Activity: For the data below, transcribe the part that opens with the line containing "gray semicircle: (491, 100)" and closes with the line containing "red arrow: (179, 488)", exactly and with no pictures.

Dataset records:
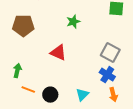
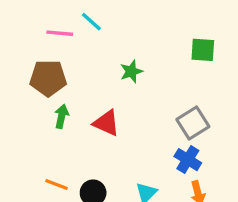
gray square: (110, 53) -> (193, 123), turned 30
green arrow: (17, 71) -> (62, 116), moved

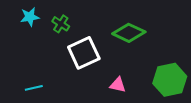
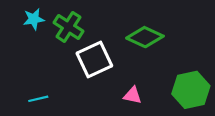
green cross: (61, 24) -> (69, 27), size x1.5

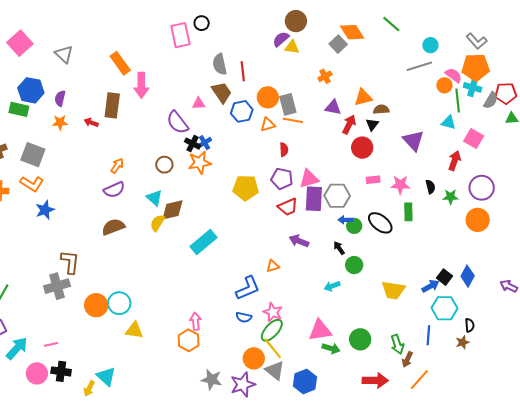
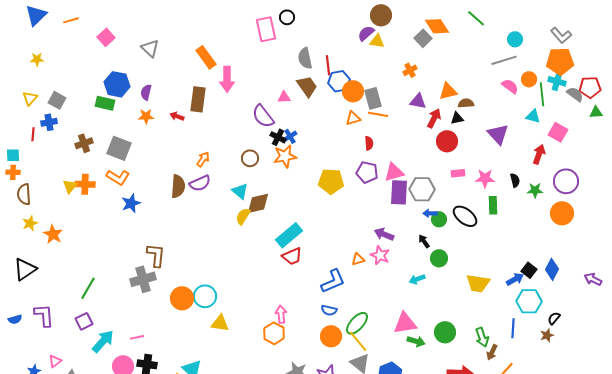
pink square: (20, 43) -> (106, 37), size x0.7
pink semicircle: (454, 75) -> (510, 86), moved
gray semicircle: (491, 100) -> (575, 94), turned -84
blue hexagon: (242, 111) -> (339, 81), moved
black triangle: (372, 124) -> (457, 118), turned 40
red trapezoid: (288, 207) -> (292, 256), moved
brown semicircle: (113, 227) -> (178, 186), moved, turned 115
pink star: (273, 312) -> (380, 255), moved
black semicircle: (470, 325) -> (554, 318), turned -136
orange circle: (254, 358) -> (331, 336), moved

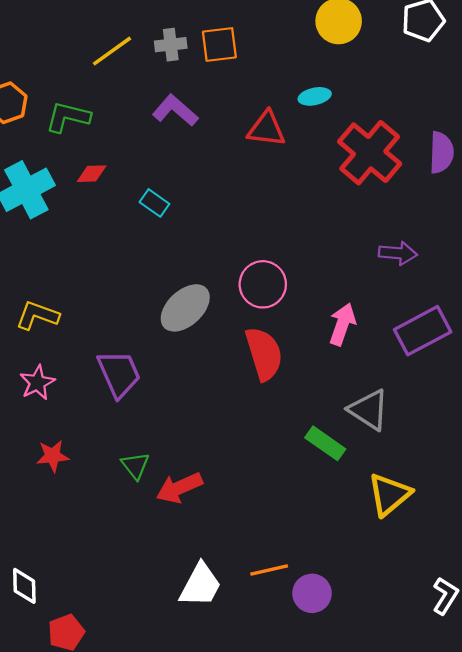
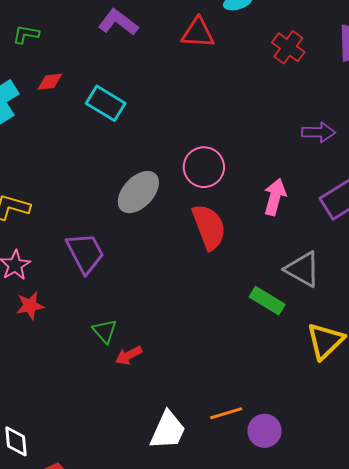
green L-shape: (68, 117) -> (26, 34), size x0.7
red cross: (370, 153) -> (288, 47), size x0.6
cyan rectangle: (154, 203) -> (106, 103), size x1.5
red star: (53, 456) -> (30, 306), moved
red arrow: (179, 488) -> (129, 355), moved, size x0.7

---

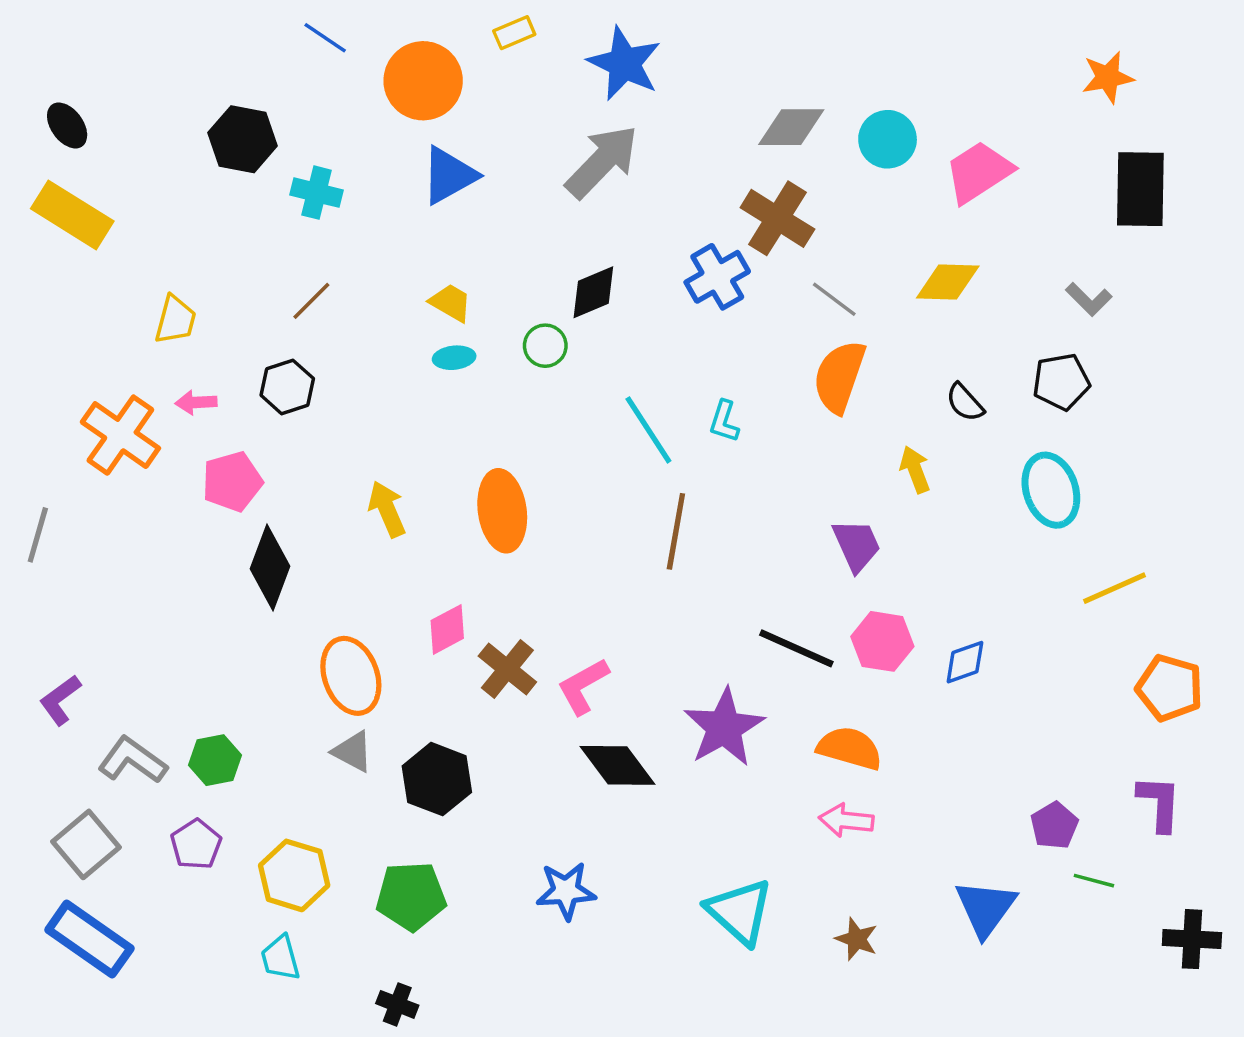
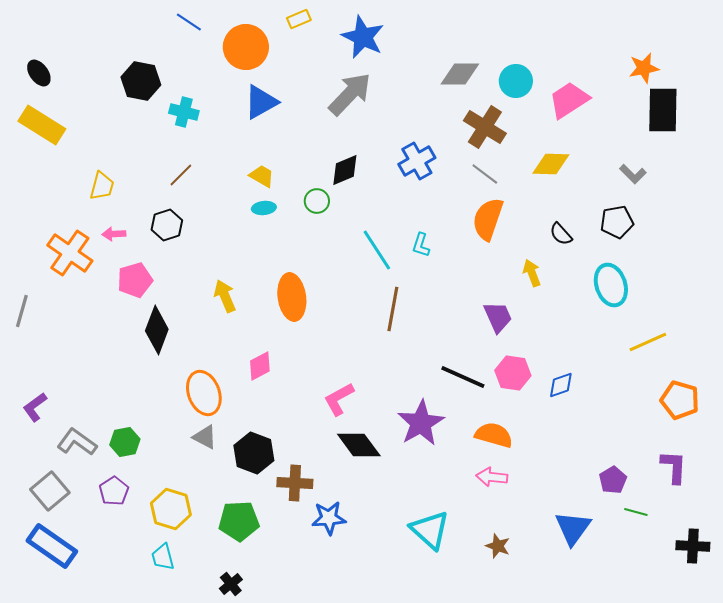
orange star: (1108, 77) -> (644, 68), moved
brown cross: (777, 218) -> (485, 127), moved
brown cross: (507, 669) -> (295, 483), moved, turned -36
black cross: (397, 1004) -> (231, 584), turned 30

---

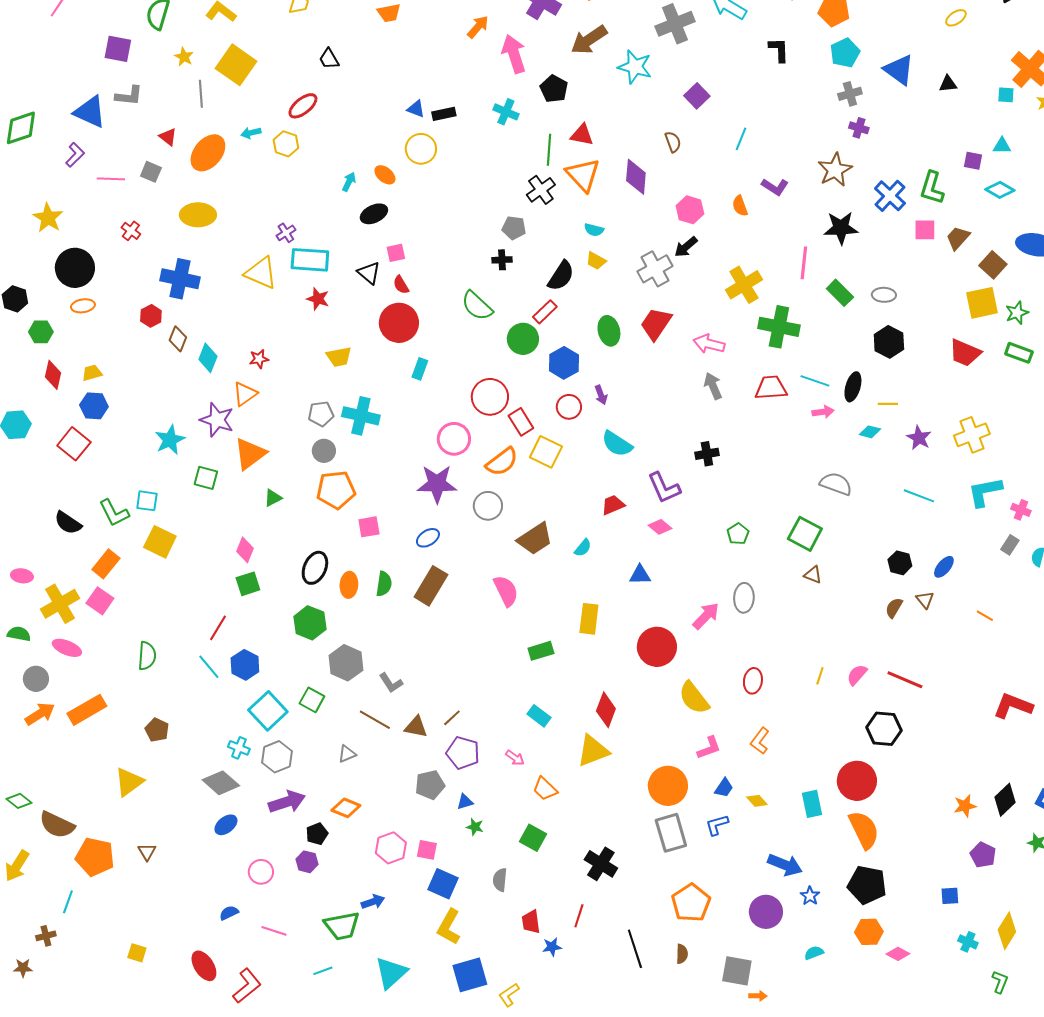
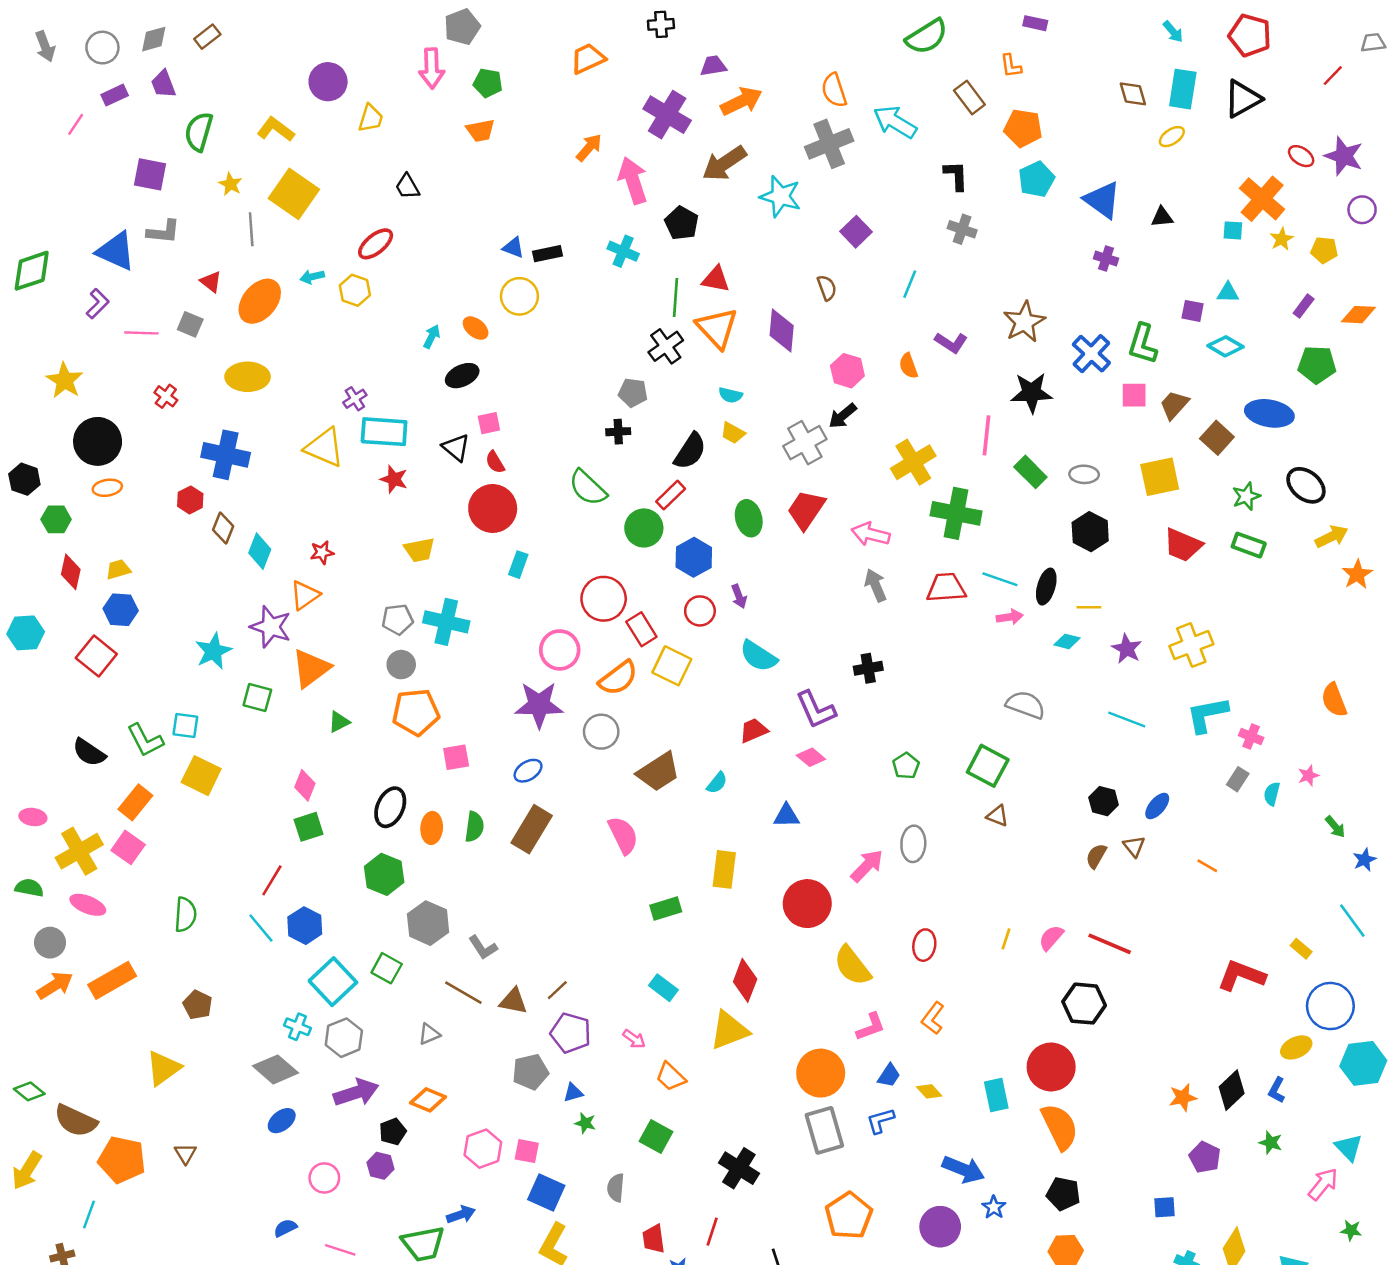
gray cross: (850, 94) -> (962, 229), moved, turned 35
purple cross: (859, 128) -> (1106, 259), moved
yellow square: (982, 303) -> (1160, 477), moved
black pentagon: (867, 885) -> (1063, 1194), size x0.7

The answer:
gray semicircle: (491, 100) -> (575, 94), turned -84
blue hexagon: (242, 111) -> (339, 81), moved
black triangle: (372, 124) -> (457, 118), turned 40
red trapezoid: (288, 207) -> (292, 256), moved
brown semicircle: (113, 227) -> (178, 186), moved, turned 115
pink star: (273, 312) -> (380, 255), moved
black semicircle: (470, 325) -> (554, 318), turned -136
orange circle: (254, 358) -> (331, 336), moved

green L-shape: (68, 117) -> (26, 34), size x0.7
red cross: (370, 153) -> (288, 47), size x0.6
cyan rectangle: (154, 203) -> (106, 103), size x1.5
red star: (53, 456) -> (30, 306), moved
red arrow: (179, 488) -> (129, 355), moved, size x0.7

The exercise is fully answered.